### Given records
• • • • • • •

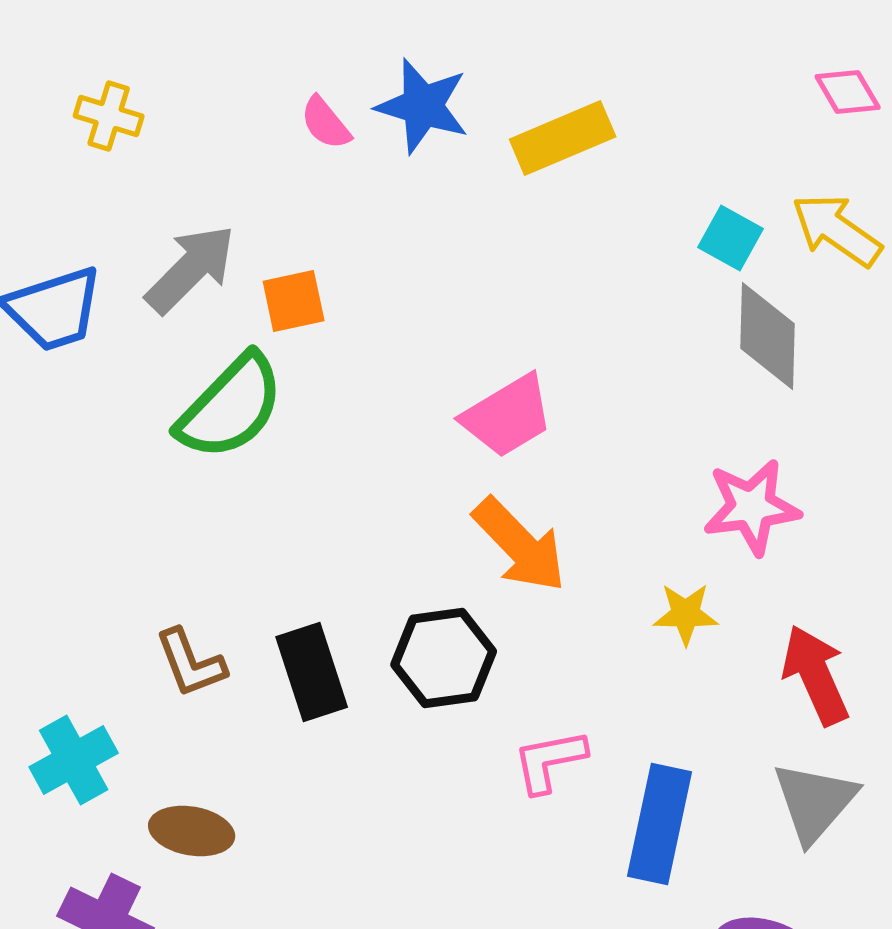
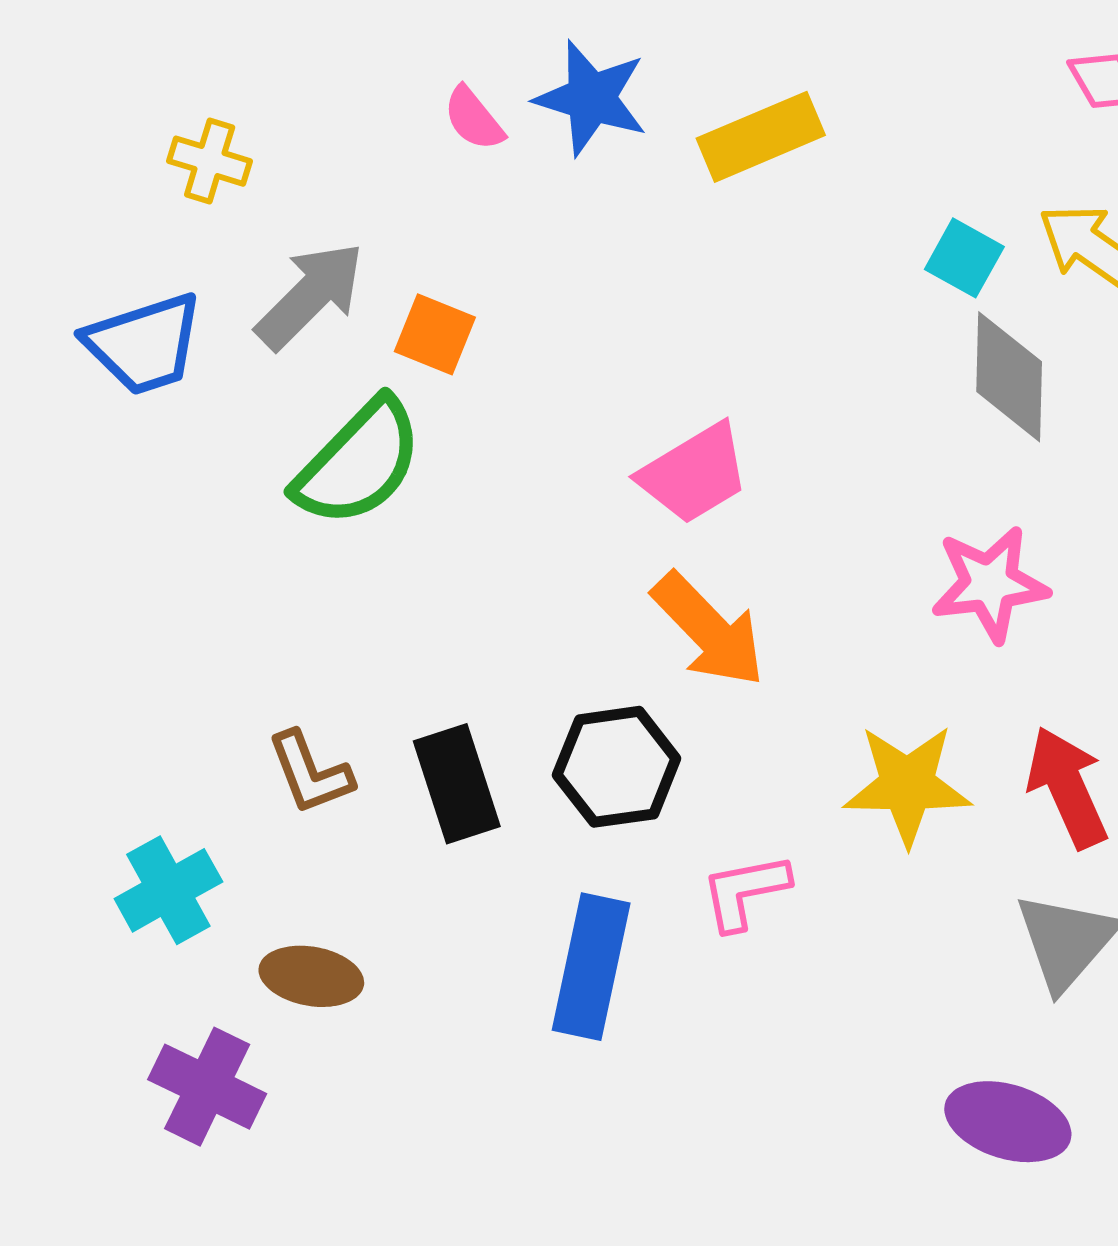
yellow cross: (109, 116) -> (210, 161), moved
orange square: (294, 301) -> (435, 334), turned 34
yellow star: (686, 614) -> (907, 785), moved, size x1.6
blue rectangle: (660, 824) -> (591, 967), moved

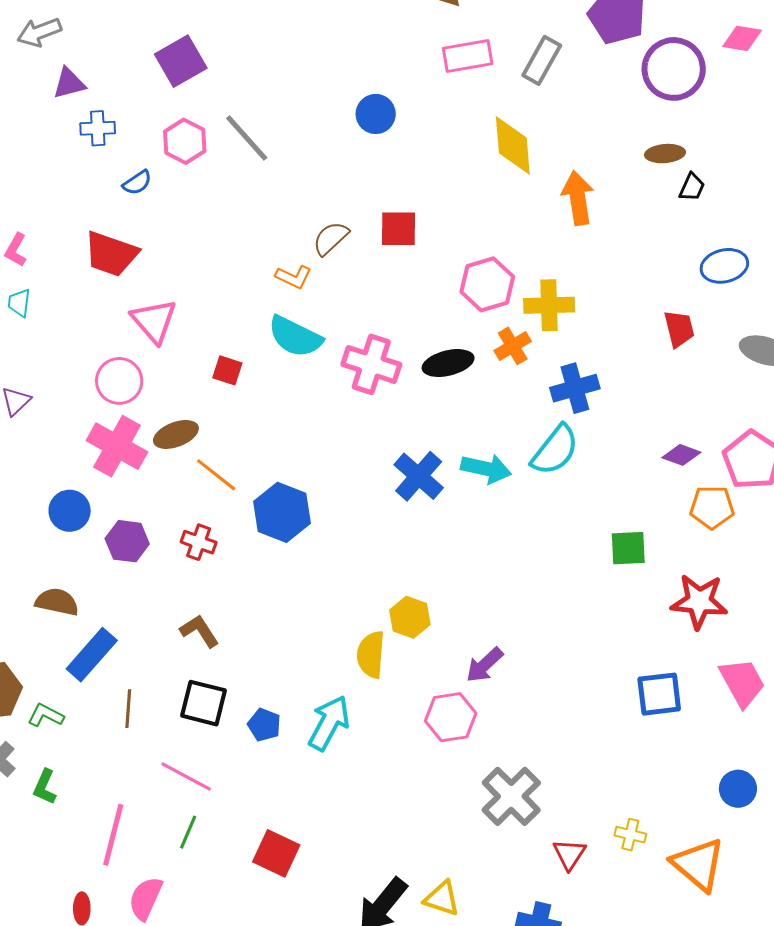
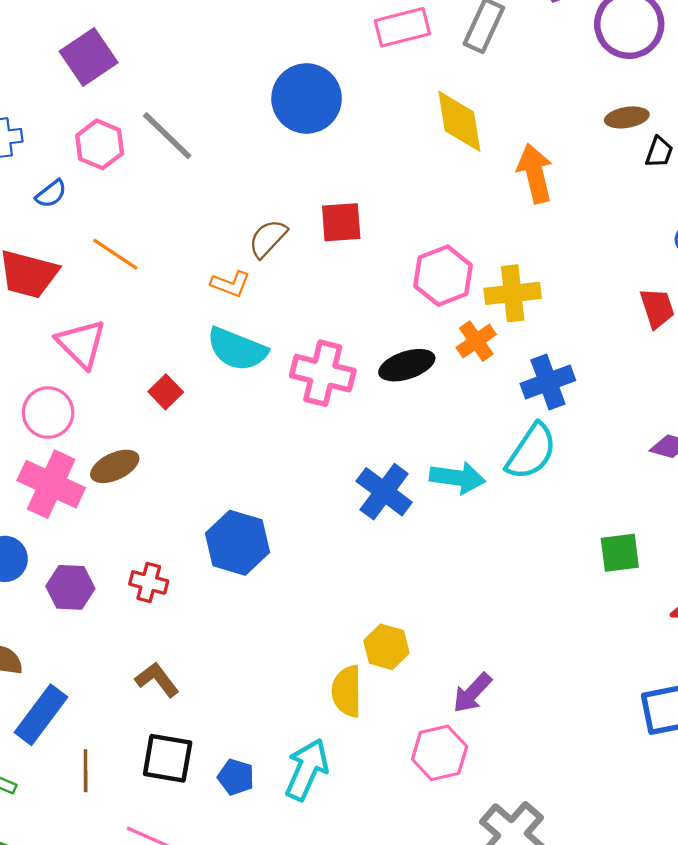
blue circle: (376, 114) -> (307, 98), size x1.6
red square: (227, 370) -> (166, 392), turned 32
orange line: (216, 475) -> (115, 254), moved

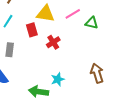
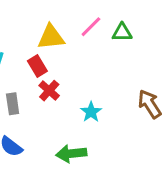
red cross: (53, 42) -> (49, 91), moved
cyan star: (58, 79) -> (91, 112), moved

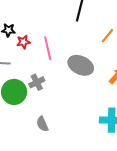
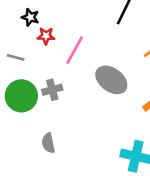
pink line: (48, 48) -> (75, 50), turned 30

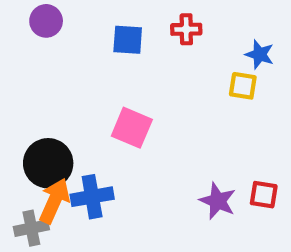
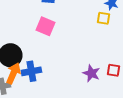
pink square: (132, 128) -> (45, 26), moved

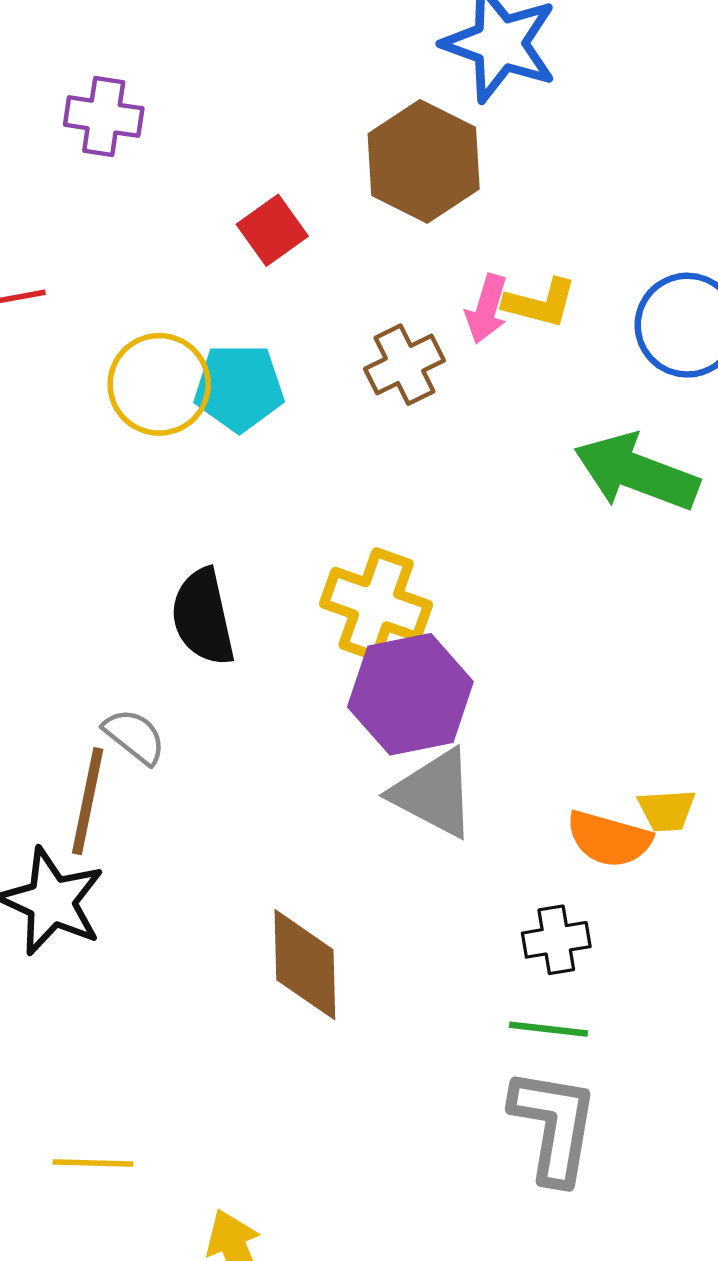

• • • • • • •

### Your goal
Show the lines of the material that contain the word "turned".

### The answer
orange square: (294, 301) -> (435, 334), turned 34
red square: (227, 370) -> (166, 392), turned 32
pink line: (48, 48) -> (75, 50), turned 30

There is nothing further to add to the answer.